**Aim of the exercise**
Write the entries below out again exactly, but skip the pictures.

**Input records**
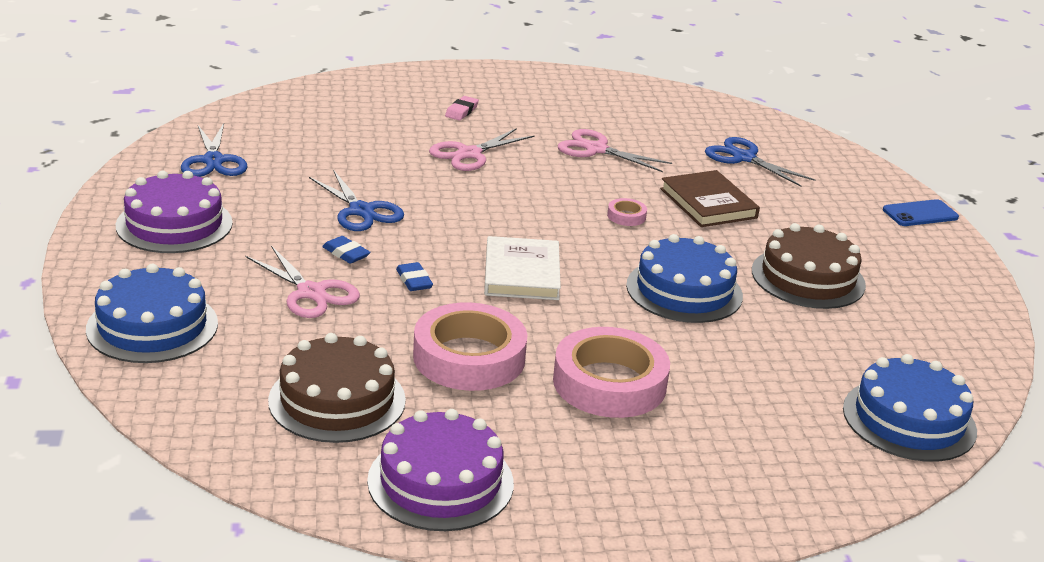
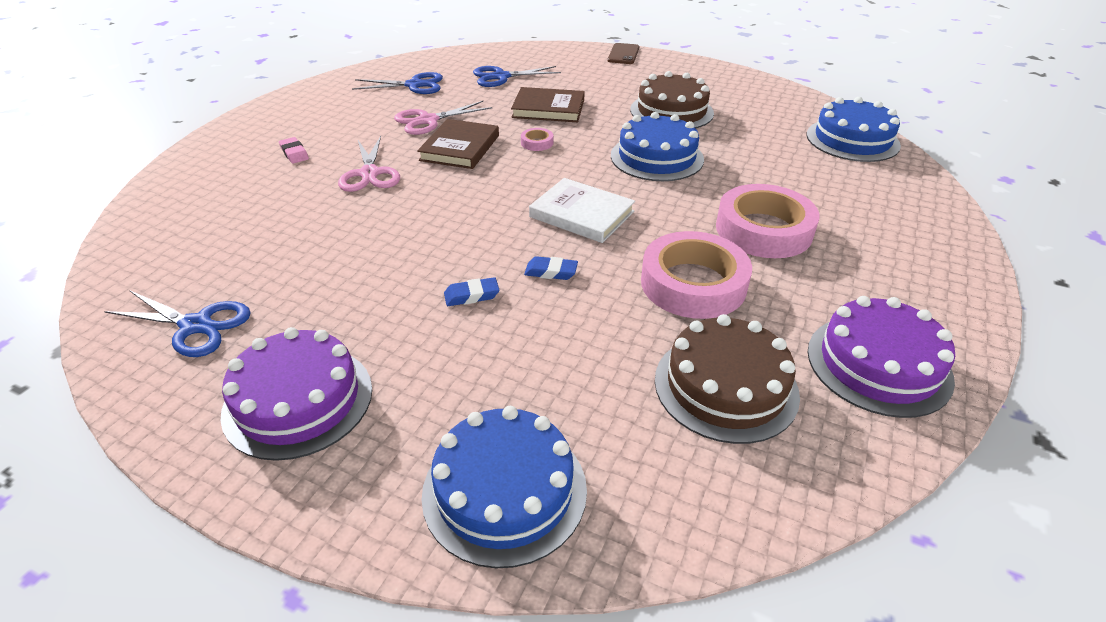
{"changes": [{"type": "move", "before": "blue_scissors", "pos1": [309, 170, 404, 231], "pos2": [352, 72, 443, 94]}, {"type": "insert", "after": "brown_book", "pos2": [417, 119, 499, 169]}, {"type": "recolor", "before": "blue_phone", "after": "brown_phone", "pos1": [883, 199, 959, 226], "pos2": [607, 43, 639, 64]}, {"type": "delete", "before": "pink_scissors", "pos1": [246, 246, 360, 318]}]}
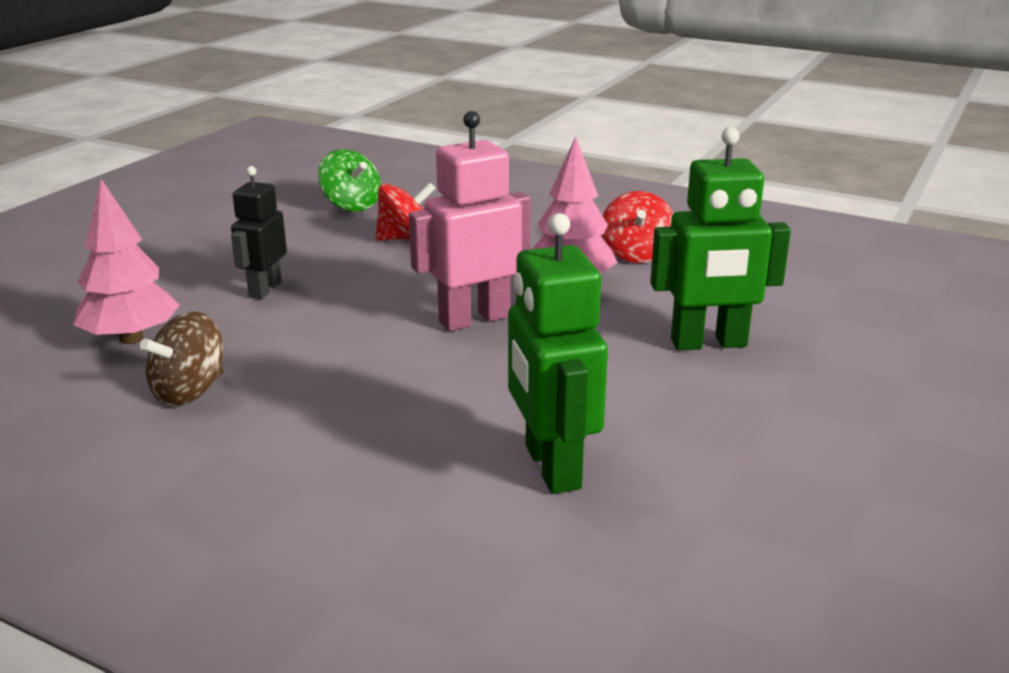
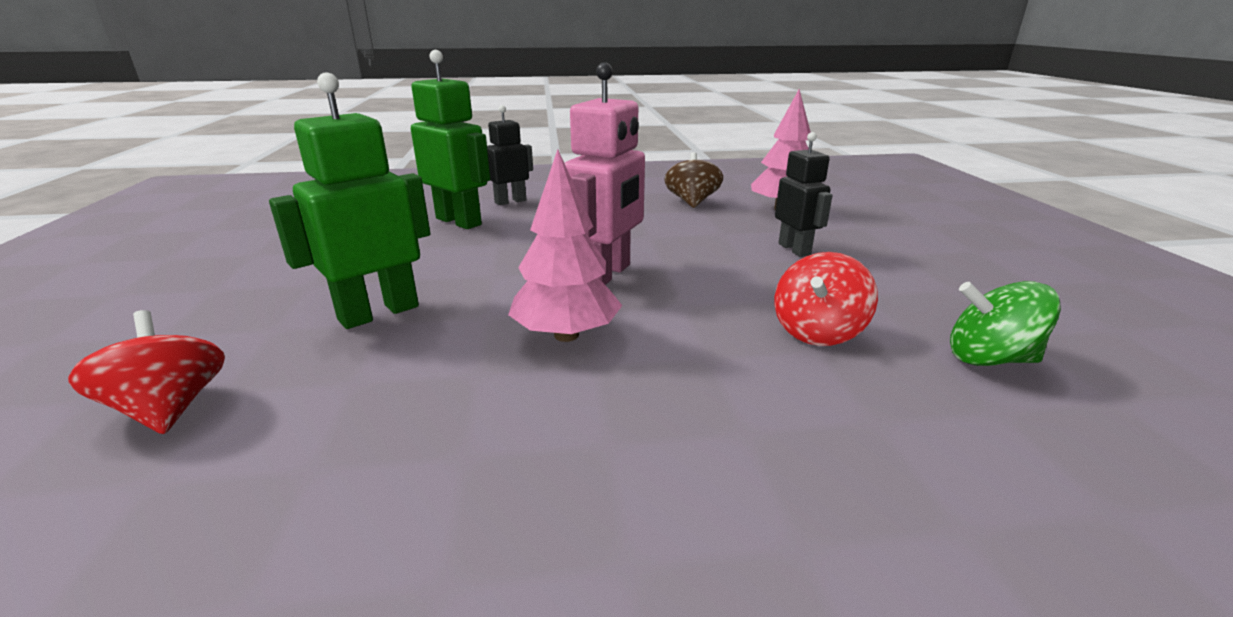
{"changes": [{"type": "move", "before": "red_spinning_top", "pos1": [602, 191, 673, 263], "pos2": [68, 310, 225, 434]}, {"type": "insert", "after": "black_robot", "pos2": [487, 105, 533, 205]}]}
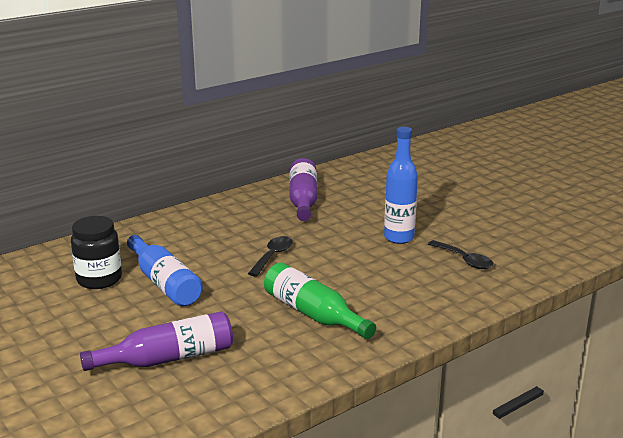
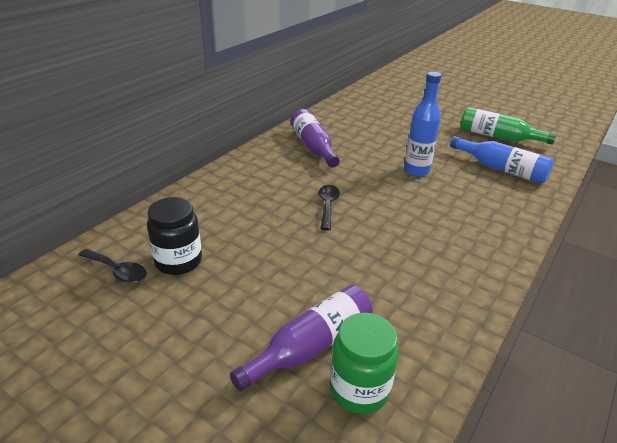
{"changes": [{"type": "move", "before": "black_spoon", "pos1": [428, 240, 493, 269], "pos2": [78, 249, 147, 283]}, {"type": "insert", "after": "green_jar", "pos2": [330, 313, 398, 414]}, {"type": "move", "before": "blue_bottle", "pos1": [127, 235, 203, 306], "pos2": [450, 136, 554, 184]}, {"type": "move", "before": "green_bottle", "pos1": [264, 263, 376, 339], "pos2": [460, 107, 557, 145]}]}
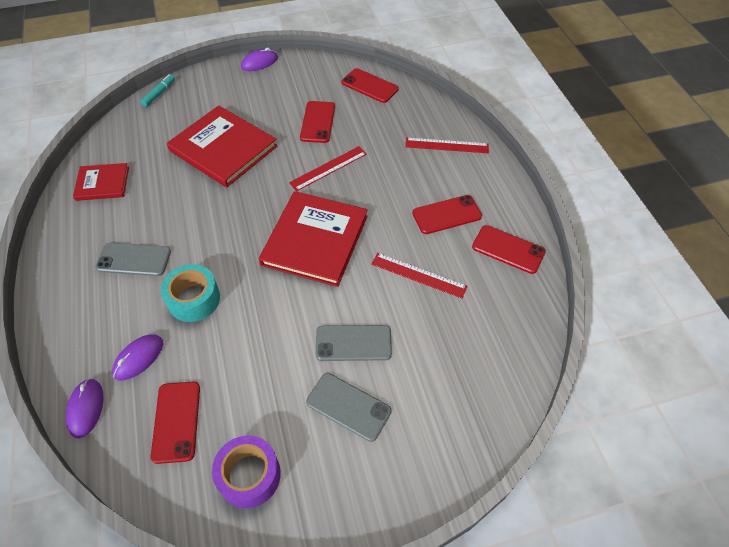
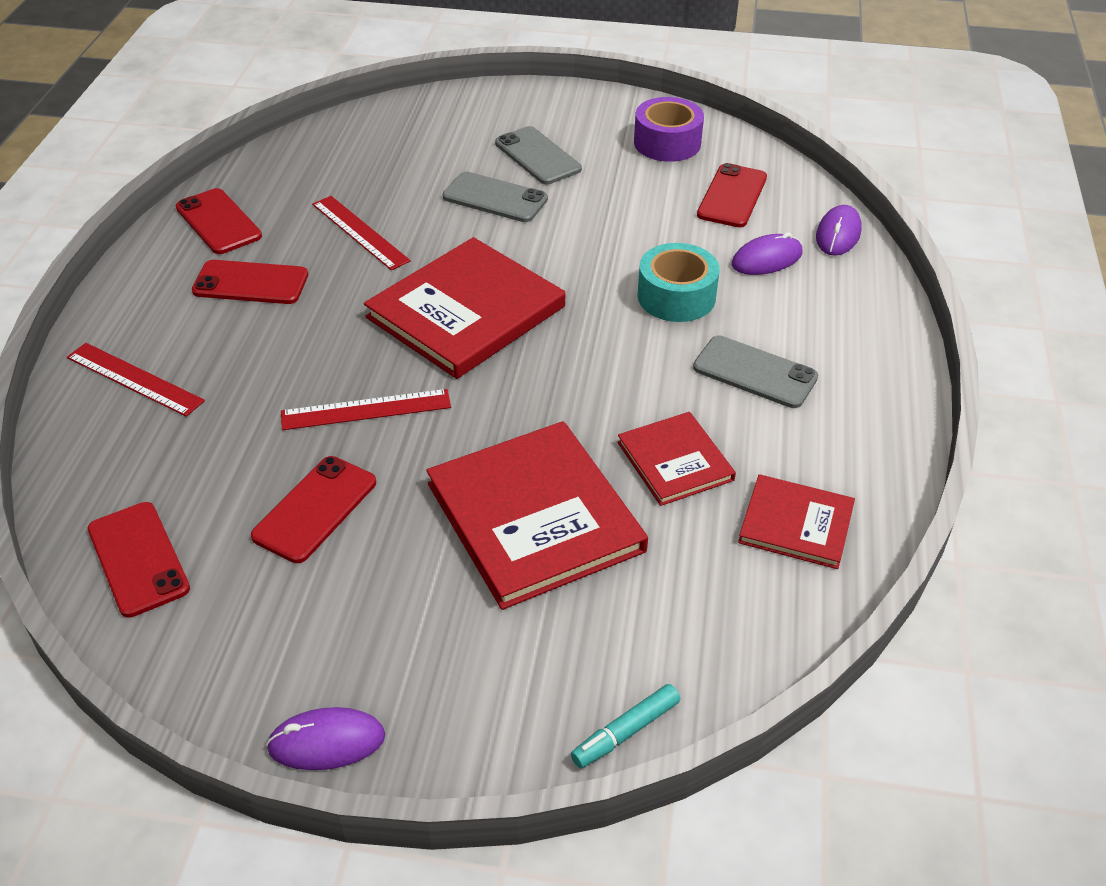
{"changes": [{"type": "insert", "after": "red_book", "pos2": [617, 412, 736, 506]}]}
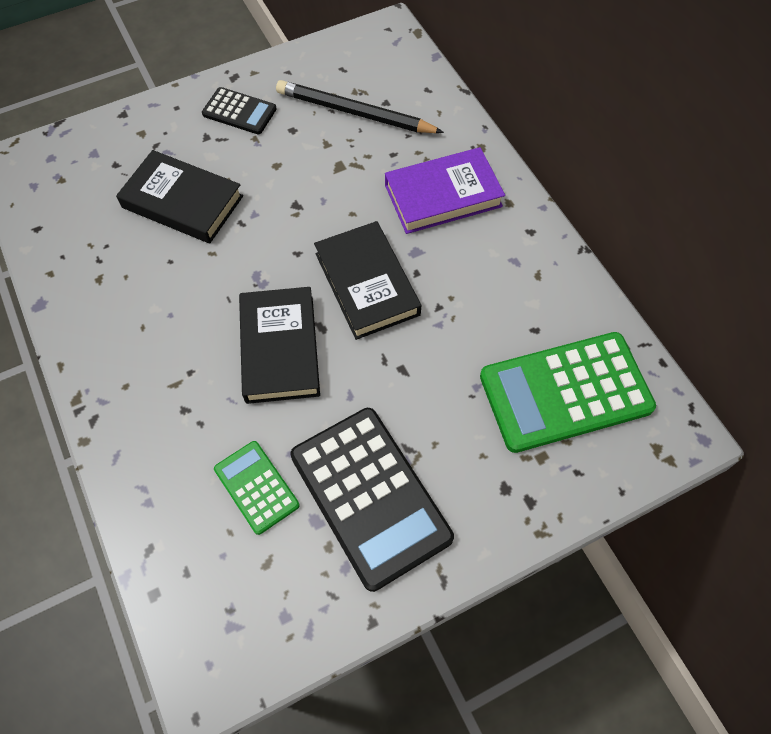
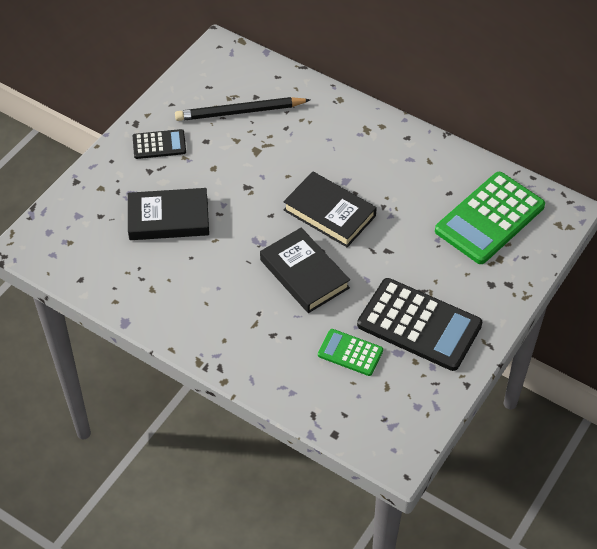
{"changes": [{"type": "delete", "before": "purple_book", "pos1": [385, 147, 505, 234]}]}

**Exercise result**
{"changes": [{"type": "move", "before": "blue_scissors", "pos1": [309, 170, 404, 231], "pos2": [352, 72, 443, 94]}, {"type": "insert", "after": "brown_book", "pos2": [417, 119, 499, 169]}, {"type": "recolor", "before": "blue_phone", "after": "brown_phone", "pos1": [883, 199, 959, 226], "pos2": [607, 43, 639, 64]}, {"type": "delete", "before": "pink_scissors", "pos1": [246, 246, 360, 318]}]}
{"changes": [{"type": "move", "before": "red_spinning_top", "pos1": [602, 191, 673, 263], "pos2": [68, 310, 225, 434]}, {"type": "insert", "after": "black_robot", "pos2": [487, 105, 533, 205]}]}
{"changes": [{"type": "move", "before": "black_spoon", "pos1": [428, 240, 493, 269], "pos2": [78, 249, 147, 283]}, {"type": "insert", "after": "green_jar", "pos2": [330, 313, 398, 414]}, {"type": "move", "before": "blue_bottle", "pos1": [127, 235, 203, 306], "pos2": [450, 136, 554, 184]}, {"type": "move", "before": "green_bottle", "pos1": [264, 263, 376, 339], "pos2": [460, 107, 557, 145]}]}
{"changes": [{"type": "insert", "after": "red_book", "pos2": [617, 412, 736, 506]}]}
{"changes": [{"type": "delete", "before": "purple_book", "pos1": [385, 147, 505, 234]}]}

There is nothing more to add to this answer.